Which lines of the data below contain the string "trapezoid"? Pick out and copy each such line in full, treating the match as case-sensitive.

[BEGIN Data supplied]

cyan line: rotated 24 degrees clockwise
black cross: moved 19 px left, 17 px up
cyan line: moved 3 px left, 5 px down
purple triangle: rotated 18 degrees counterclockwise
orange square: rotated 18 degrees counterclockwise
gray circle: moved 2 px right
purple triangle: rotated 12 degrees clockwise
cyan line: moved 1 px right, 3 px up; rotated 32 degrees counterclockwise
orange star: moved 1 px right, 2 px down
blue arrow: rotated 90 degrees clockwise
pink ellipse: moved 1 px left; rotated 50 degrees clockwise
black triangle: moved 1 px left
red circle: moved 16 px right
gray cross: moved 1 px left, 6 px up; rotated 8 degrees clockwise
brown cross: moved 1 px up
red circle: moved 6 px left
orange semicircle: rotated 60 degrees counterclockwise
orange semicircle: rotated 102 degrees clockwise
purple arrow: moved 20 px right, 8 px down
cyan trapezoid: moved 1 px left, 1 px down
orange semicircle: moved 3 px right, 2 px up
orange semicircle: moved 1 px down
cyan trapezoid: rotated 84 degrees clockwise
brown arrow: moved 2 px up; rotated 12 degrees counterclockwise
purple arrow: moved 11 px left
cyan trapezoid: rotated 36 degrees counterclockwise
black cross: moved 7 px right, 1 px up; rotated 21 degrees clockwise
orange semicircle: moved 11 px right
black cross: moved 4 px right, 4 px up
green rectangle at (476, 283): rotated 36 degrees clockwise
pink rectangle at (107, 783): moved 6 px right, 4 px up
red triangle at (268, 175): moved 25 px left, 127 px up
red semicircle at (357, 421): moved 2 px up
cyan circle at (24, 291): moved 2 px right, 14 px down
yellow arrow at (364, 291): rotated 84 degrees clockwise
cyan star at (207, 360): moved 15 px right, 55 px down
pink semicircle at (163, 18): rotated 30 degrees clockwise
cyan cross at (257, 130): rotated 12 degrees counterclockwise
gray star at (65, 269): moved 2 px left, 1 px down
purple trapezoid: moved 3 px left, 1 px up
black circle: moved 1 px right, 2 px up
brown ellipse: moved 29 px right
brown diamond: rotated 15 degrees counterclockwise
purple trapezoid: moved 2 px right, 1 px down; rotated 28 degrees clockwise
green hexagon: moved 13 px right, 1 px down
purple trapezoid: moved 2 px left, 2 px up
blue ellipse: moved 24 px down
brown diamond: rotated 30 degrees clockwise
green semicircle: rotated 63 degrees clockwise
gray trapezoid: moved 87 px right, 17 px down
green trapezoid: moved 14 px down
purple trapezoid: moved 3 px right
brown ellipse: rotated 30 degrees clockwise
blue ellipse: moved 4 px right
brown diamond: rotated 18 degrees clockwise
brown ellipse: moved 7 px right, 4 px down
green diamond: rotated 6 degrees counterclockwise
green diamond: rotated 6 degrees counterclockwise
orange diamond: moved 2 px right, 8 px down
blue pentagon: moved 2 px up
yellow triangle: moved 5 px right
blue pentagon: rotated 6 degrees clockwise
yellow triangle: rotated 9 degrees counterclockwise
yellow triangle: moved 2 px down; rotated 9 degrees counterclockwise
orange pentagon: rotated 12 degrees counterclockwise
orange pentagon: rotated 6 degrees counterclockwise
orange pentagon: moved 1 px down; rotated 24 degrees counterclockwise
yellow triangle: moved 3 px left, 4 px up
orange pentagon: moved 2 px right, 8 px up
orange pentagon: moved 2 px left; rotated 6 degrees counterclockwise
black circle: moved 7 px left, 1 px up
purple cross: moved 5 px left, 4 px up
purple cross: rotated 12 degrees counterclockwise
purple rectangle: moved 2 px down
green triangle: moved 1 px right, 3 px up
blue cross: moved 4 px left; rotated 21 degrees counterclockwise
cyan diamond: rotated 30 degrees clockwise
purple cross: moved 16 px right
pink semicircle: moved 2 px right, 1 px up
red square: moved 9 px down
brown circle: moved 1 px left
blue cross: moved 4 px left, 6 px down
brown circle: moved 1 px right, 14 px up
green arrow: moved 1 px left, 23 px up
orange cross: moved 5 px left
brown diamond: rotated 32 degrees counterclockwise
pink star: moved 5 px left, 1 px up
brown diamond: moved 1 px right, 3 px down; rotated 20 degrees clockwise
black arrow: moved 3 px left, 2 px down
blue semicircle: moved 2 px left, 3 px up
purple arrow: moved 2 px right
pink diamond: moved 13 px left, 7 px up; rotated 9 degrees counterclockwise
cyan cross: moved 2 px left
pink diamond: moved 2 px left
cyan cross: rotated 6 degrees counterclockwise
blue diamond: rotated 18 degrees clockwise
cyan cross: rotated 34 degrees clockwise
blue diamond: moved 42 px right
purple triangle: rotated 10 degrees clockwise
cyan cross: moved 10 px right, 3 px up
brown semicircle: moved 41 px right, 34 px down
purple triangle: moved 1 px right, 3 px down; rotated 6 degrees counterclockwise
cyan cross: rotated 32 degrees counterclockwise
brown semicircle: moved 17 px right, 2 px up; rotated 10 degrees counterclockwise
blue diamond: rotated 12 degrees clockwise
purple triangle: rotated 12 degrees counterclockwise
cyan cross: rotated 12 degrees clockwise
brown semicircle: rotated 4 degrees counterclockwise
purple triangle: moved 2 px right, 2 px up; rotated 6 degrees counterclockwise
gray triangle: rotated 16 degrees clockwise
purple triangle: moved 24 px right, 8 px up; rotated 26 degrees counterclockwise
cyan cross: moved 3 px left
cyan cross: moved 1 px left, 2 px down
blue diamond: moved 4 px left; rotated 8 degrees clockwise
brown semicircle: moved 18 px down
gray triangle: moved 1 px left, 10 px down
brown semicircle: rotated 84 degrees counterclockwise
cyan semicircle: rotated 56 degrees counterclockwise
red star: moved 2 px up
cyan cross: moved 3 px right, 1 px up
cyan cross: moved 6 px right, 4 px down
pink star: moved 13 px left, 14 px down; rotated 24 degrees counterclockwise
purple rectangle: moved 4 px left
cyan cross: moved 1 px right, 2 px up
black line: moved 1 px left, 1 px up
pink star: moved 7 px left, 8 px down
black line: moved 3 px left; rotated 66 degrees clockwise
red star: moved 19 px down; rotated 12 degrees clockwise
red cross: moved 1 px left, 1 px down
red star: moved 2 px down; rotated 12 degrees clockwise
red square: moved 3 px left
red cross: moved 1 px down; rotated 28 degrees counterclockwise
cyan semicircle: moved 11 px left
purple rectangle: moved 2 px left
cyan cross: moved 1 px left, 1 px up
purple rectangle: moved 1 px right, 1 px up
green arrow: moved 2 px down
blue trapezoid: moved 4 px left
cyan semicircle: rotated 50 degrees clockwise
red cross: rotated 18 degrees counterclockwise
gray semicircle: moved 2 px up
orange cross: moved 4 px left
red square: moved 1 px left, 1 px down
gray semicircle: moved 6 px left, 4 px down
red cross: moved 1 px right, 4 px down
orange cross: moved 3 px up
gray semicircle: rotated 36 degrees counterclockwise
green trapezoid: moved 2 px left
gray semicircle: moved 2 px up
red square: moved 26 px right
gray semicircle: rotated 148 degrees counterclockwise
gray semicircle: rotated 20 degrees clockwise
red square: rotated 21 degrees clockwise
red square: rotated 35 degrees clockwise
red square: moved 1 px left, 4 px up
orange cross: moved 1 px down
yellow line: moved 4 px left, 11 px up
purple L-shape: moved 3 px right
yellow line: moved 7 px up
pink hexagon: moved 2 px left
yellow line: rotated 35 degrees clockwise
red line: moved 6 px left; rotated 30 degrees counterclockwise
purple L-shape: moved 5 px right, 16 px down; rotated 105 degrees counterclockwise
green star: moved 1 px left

[END Data supplied]

■ **Finished exercise**
cyan trapezoid: moved 1 px left, 1 px down
cyan trapezoid: rotated 84 degrees clockwise
cyan trapezoid: rotated 36 degrees counterclockwise
purple trapezoid: moved 3 px left, 1 px up
purple trapezoid: moved 2 px right, 1 px down; rotated 28 degrees clockwise
purple trapezoid: moved 2 px left, 2 px up
gray trapezoid: moved 87 px right, 17 px down
green trapezoid: moved 14 px down
purple trapezoid: moved 3 px right
blue trapezoid: moved 4 px left
green trapezoid: moved 2 px left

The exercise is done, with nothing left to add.